Each of the lines below must be restated exactly.

--- START ---

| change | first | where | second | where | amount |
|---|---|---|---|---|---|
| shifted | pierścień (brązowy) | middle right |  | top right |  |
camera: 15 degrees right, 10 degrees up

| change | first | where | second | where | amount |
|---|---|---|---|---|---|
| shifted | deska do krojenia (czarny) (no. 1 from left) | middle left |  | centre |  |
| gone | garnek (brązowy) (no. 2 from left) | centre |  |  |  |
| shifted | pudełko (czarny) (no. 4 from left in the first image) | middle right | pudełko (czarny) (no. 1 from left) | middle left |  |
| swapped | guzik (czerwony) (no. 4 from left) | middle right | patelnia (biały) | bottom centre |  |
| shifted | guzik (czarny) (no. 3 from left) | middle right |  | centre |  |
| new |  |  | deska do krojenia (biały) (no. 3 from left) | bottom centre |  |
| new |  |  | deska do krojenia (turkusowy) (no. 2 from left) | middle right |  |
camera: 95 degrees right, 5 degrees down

--- END ---

◆ SOLUTION TO THIS TASK
| change | first | where | second | where | amount |
|---|---|---|---|---|---|
| shifted | pierścień (brązowy) | middle right |  | top right |  |
camera: 15 degrees right, 10 degrees up

| change | first | where | second | where | amount |
|---|---|---|---|---|---|
| shifted | deska do krojenia (czarny) (no. 1 from left) | middle left |  | centre |  |
| gone | garnek (brązowy) (no. 2 from left) | centre |  |  |  |
| shifted | pudełko (czarny) (no. 4 from left in the first image) | middle right | pudełko (czarny) (no. 1 from left) | middle left |  |
| swapped | guzik (czerwony) (no. 4 from left) | middle right | patelnia (biały) | bottom centre |  |
| shifted | guzik (czarny) (no. 3 from left) | middle right |  | centre |  |
| new |  |  | deska do krojenia (biały) (no. 3 from left) | bottom centre |  |
| new |  |  | deska do krojenia (turkusowy) (no. 2 from left) | middle right |  |
camera: 95 degrees right, 5 degrees down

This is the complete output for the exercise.